Nothing but the lines from the one with "D1: none -> diode US1M (A N013, K N001)" through the end of the records below should be written out, and each must match word for word.

Revision tracking records:
┄┄┄┄┄┄
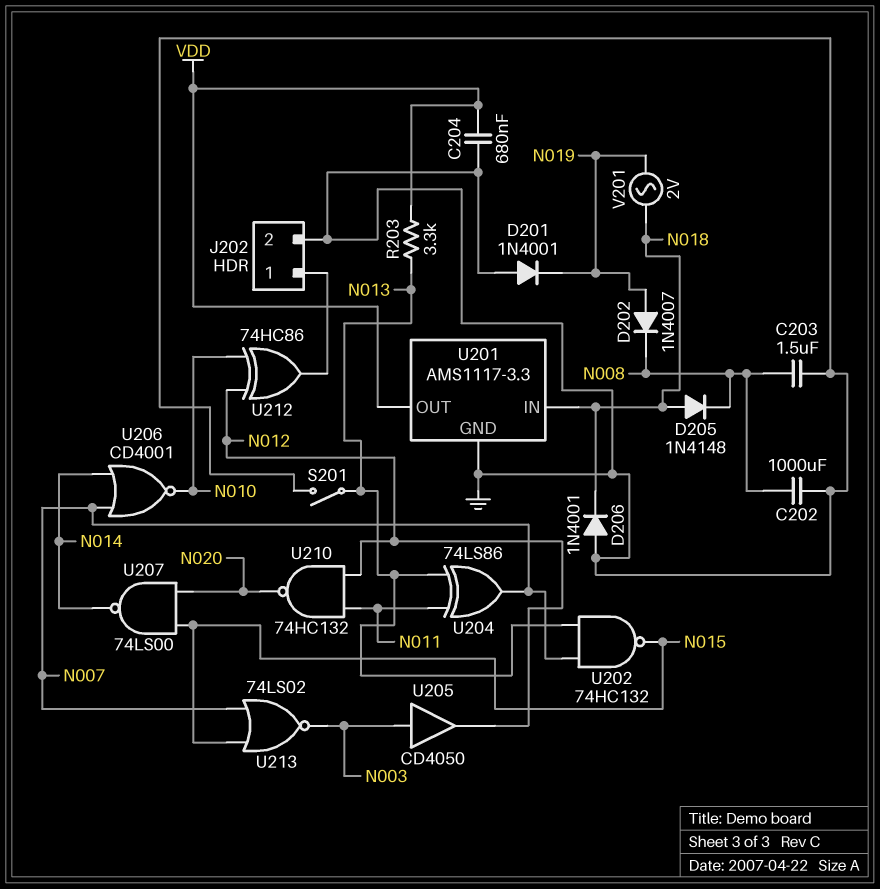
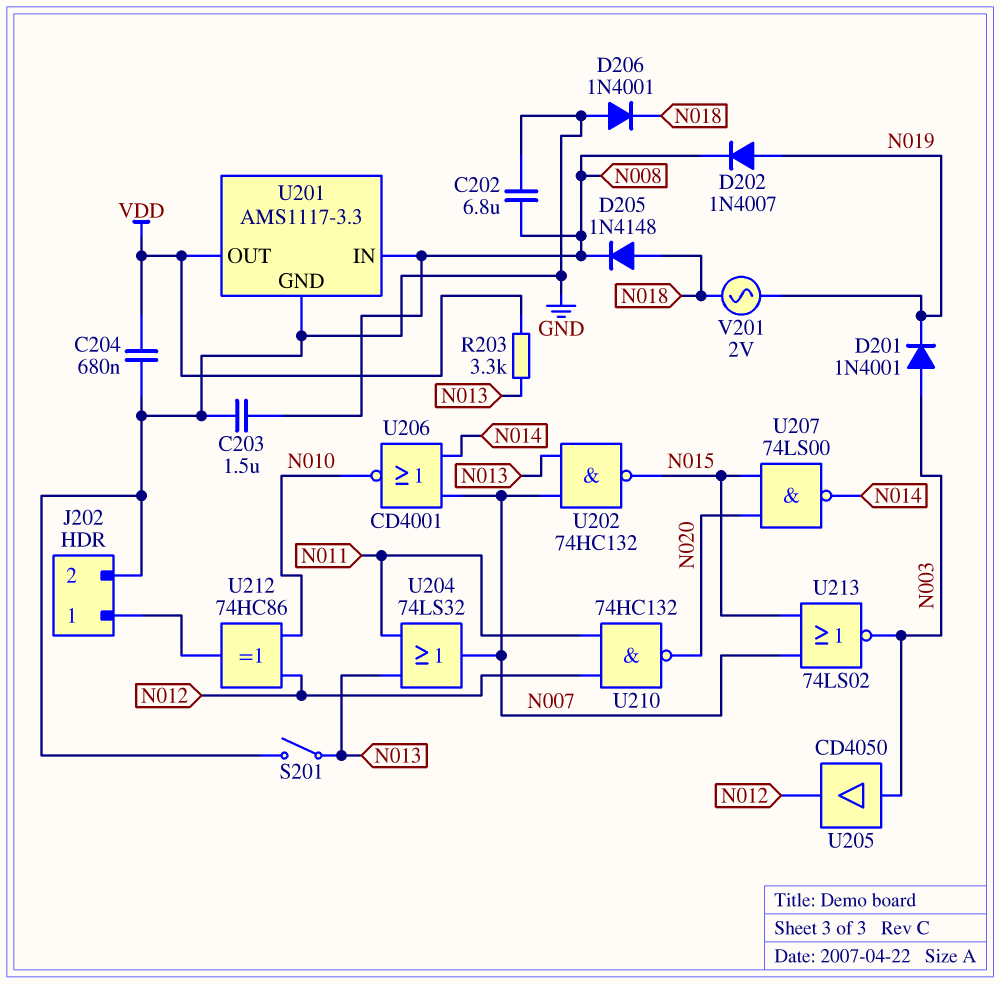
C202: 1000uF (GND, N008) -> 6.8uF (GND, N008)
D201: diode 1N4001 (A GND, K N019) -> diode 1N4001 (A N003, K N019)
U201 pin IN: N018 -> N008
U204: XOR 74LS86 (in N011, in N013, out N007) -> OR 74LS32 (in N011, in N013, out N007)

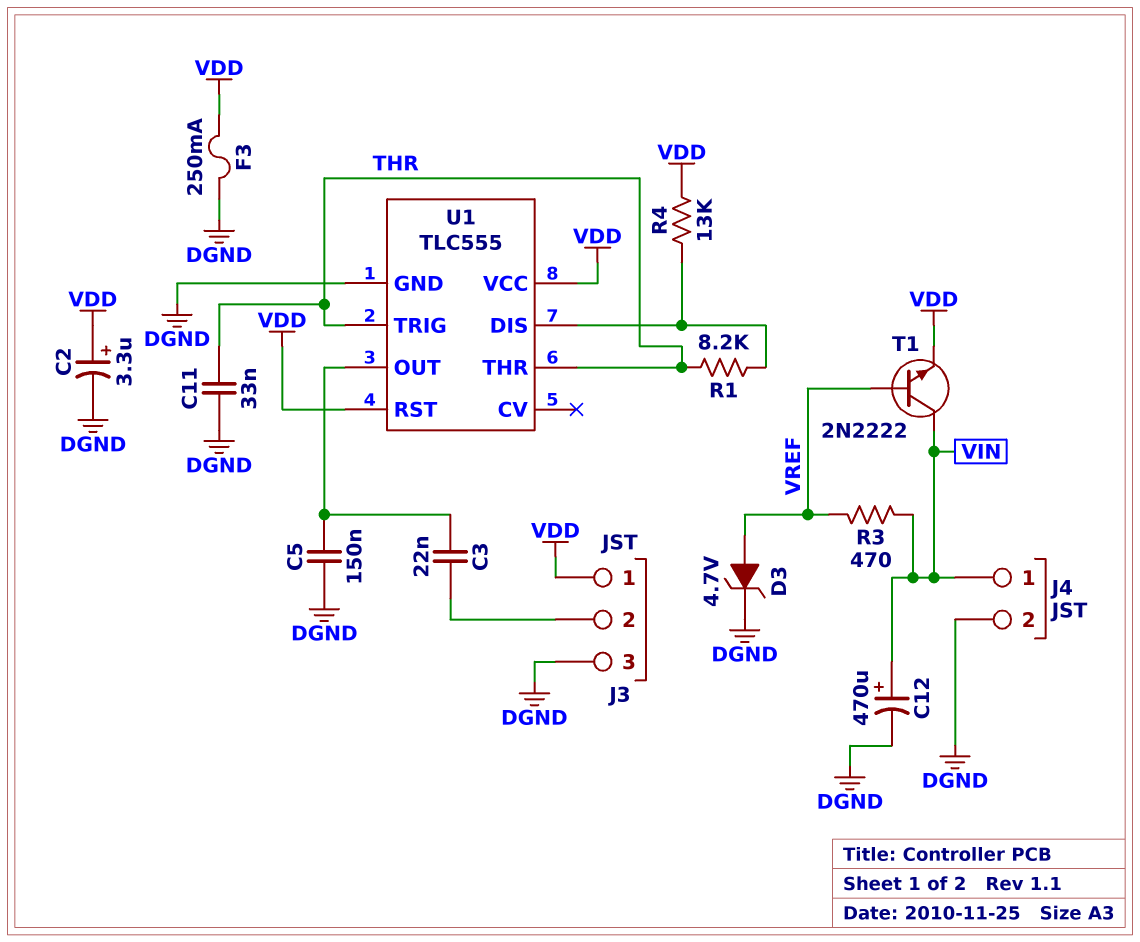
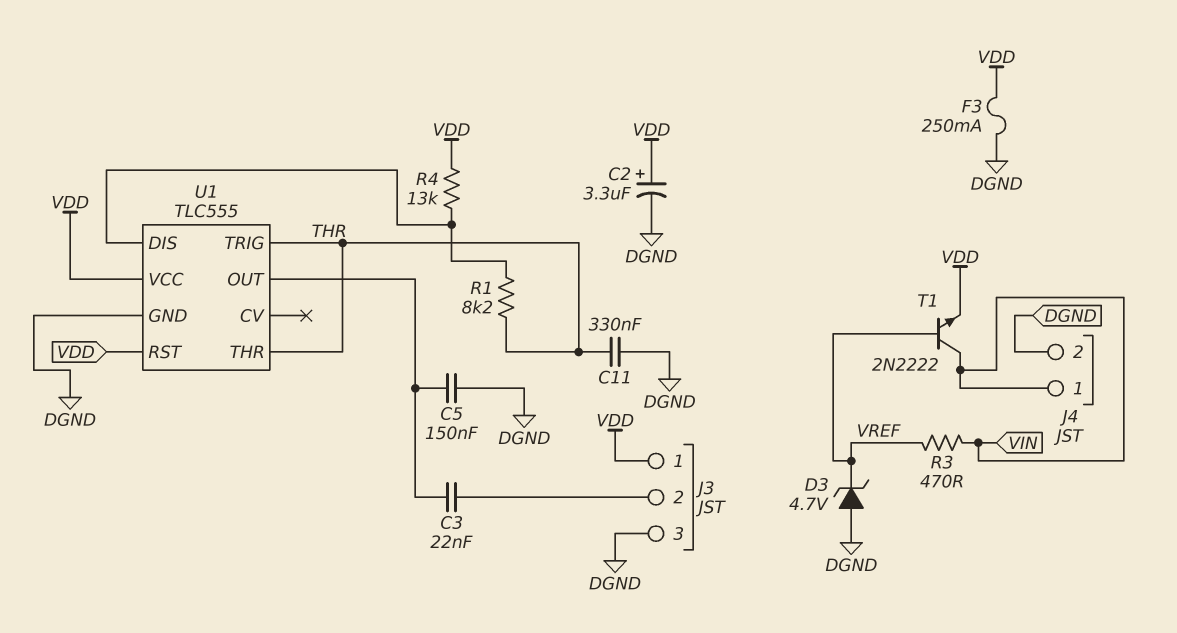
C11: 33nF (DGND, THR) -> 330nF (DGND, THR)
C12: 470uF (plus VIN, minus DGND) -> none
D3: zener 4.7V (A VREF, K DGND) -> zener 4.7V (A DGND, K VREF)

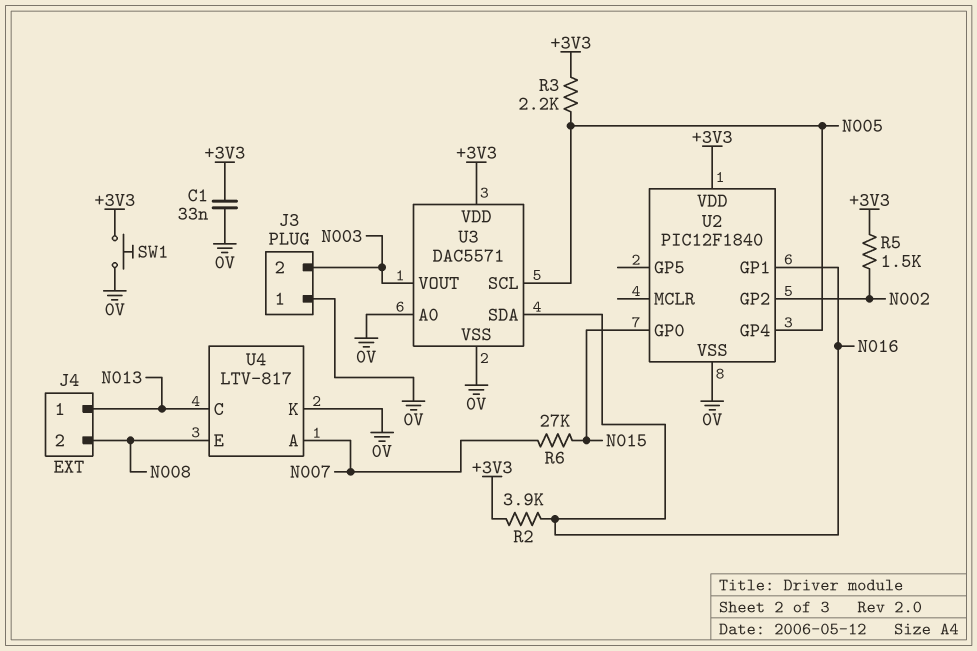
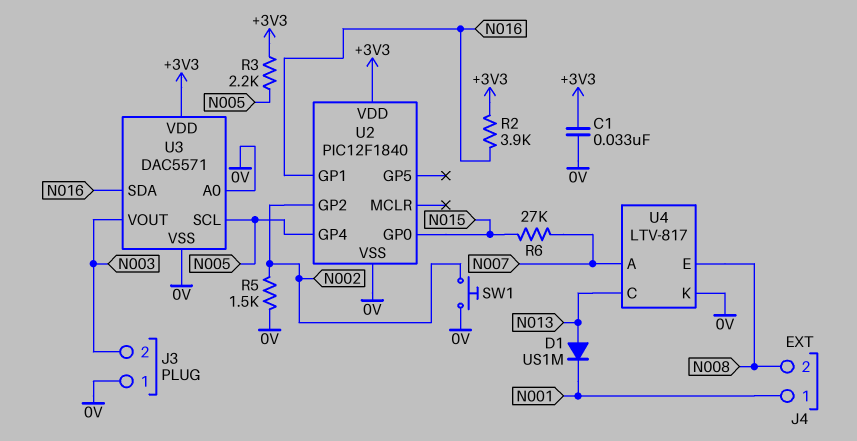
D1: none -> diode US1M (A N013, K N001)
J4 pin 1: N013 -> N001
R5: 1.5k (+3V3, N002) -> 1.5k (0V, N002)
SW1: button (+3V3, 0V) -> button (0V, N002)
┄┄┄┄┄┄
ANSWER TO THIS EXERCISE
D1: none -> diode US1M (A N013, K N001)
J4 pin 1: N013 -> N001
R5: 1.5k (+3V3, N002) -> 1.5k (0V, N002)
SW1: button (+3V3, 0V) -> button (0V, N002)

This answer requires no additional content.